▶ WHAT IS NEEDED: Line count for the string "orange": state how many lines in the records below hold it, giving only the number.

####

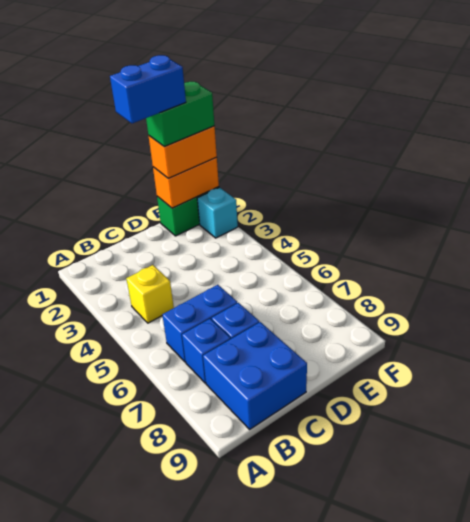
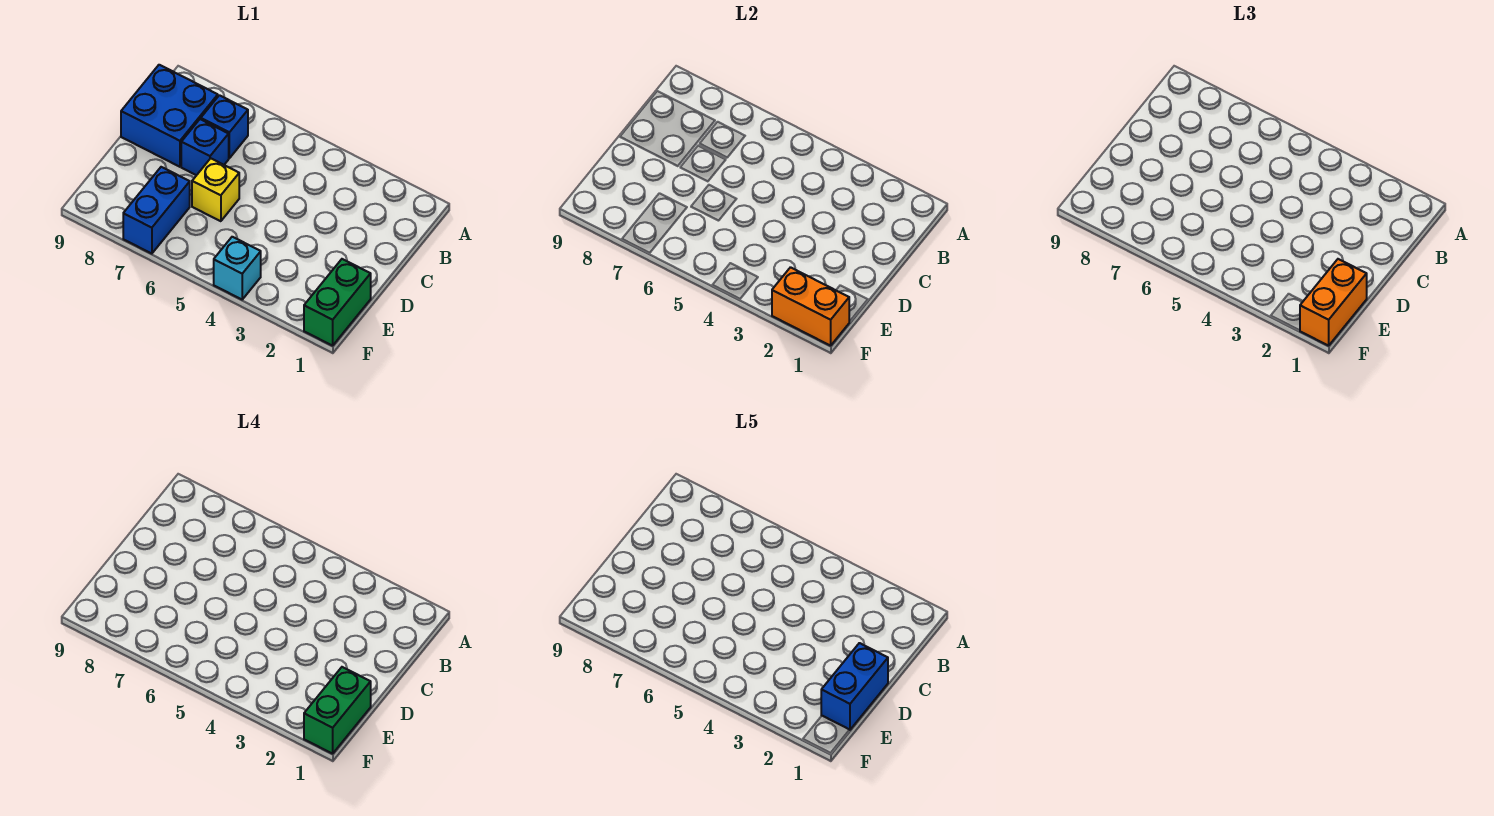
yellow brick B4 level 1 -> yellow brick D6 level 1
blue brick B6:C6 level 1 -> blue brick E7:F7 level 1
orange brick E1:F1 level 2 -> orange brick F1:F2 level 2
cyan brick F2 level 1 -> cyan brick F4 level 1

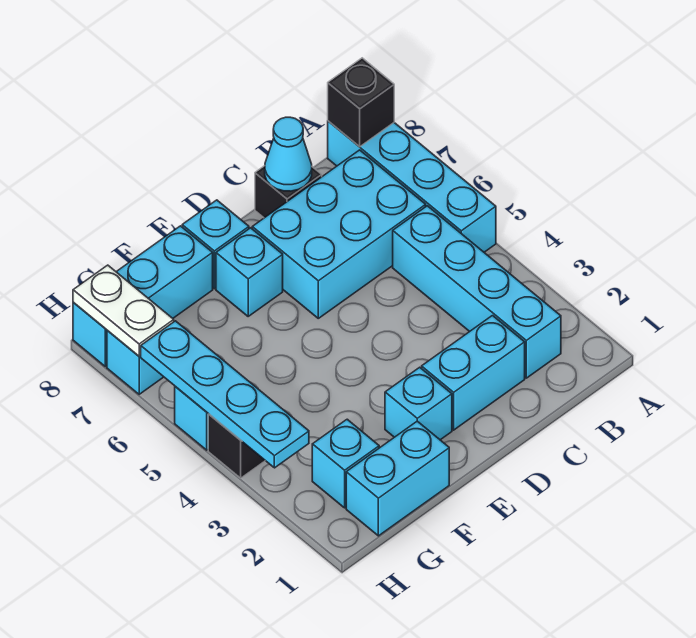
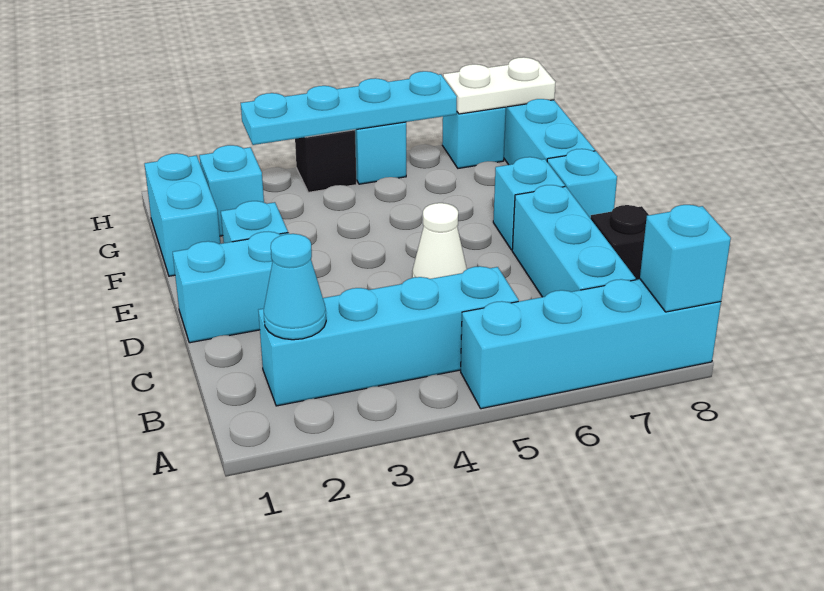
black brick A8 level 2 -> cyan brick A8 level 2
cyan brick B6:D7 level 1 -> cyan brick B7:D7 level 1
cyan brick C2:D2 level 1 -> cyan brick D1:D2 level 1
cyan cone C8 level 2 -> cyan cone B2 level 2
none -> white cone D5 level 1

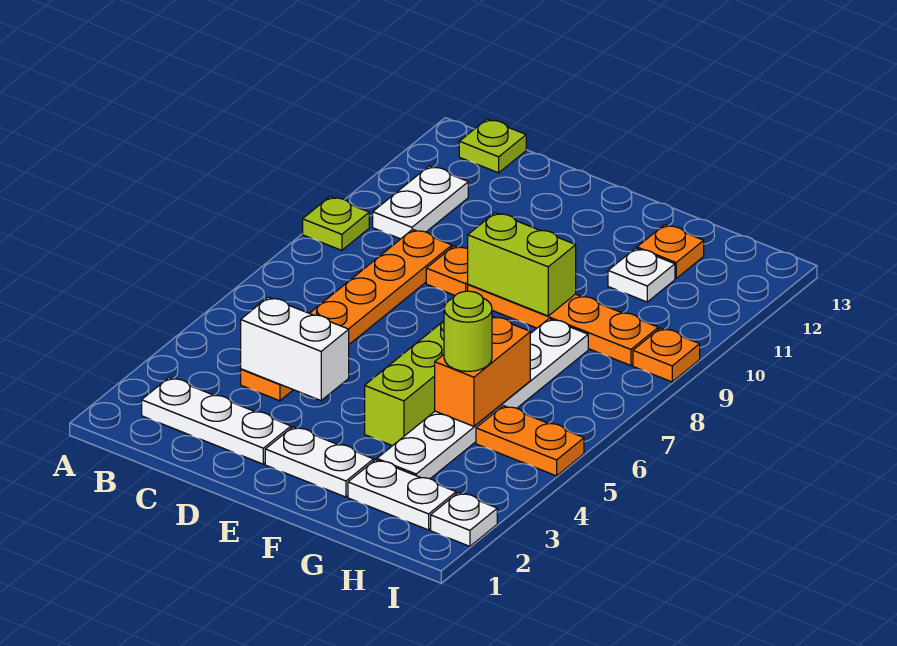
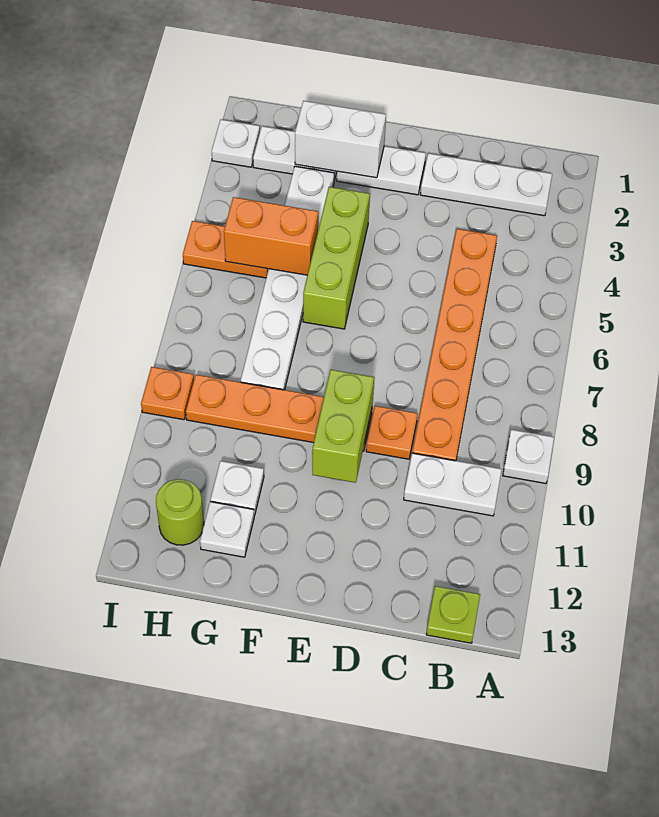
lime plate A9 level 1 -> white plate A9 level 1
white plate B10:B11 level 1 -> white plate B10:C10 level 1
white brick C4:D4 level 2 -> white brick F2:G2 level 2
lime brick E9:F9 level 2 -> lime brick E9:E10 level 2
orange brick G5:G6 level 2 -> orange brick G5:H5 level 2
lime round brick G5 level 3 -> lime round brick H12 level 1
orange plate G12 level 1 -> white plate G12 level 1

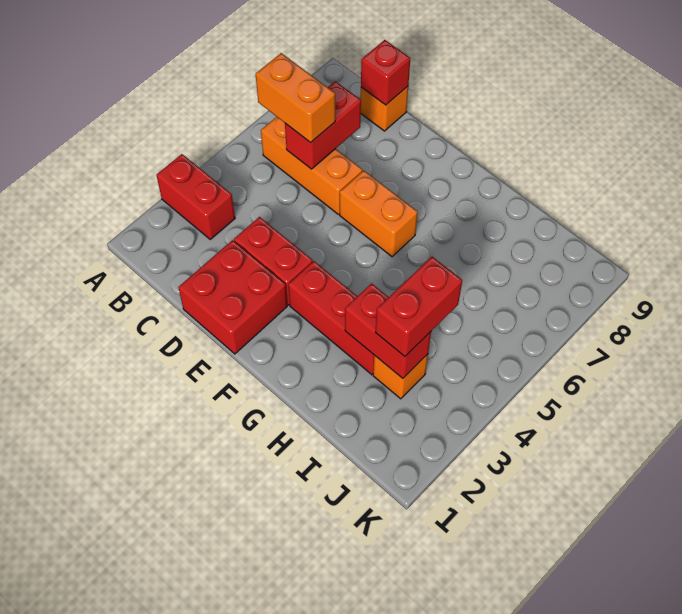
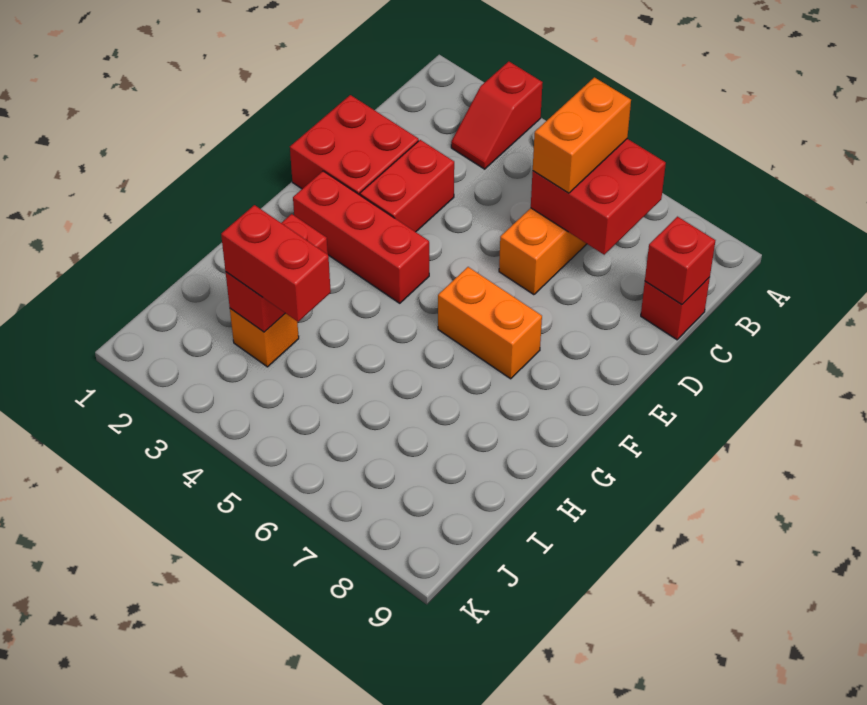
red brick A3:B3 level 1 -> red slope A3:B3 level 1 top A
red brick C6:C7 level 2 -> red brick B6:C7 level 2
orange brick C9 level 1 -> red brick C9 level 1
orange brick E6:F6 level 1 -> orange brick F6:F7 level 1
red brick F3:H3 level 1 -> red brick F2:F4 level 1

####

▶ RESPONSE BELOW: 5